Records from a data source

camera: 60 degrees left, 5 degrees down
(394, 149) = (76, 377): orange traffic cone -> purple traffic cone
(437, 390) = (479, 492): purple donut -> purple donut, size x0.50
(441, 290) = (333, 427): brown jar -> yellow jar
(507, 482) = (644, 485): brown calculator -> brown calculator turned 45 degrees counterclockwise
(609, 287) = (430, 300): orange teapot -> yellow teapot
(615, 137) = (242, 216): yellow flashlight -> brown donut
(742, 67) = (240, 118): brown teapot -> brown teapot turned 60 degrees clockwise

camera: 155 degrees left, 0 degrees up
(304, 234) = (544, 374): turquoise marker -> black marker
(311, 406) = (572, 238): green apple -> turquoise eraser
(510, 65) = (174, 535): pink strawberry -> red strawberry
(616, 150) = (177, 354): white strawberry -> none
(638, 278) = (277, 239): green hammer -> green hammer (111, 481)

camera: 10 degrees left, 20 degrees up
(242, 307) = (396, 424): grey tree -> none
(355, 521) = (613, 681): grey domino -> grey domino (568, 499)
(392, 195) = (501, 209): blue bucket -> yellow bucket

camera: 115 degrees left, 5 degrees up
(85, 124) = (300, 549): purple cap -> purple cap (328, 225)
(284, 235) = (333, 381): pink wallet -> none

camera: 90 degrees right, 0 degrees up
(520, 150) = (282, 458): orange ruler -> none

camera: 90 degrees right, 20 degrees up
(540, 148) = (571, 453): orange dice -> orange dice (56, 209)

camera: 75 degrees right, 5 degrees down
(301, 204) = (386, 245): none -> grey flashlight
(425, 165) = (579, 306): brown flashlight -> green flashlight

EXERCISE AIM: Copy only the stretch running from the line containing "(520, 150) = (282, 458): orange ruler -> none" to the final line of the entries, both ends included, exactly as it stands.

ANSWER SECTION:
(520, 150) = (282, 458): orange ruler -> none

camera: 90 degrees right, 20 degrees up
(540, 148) = (571, 453): orange dice -> orange dice (56, 209)

camera: 75 degrees right, 5 degrees down
(301, 204) = (386, 245): none -> grey flashlight
(425, 165) = (579, 306): brown flashlight -> green flashlight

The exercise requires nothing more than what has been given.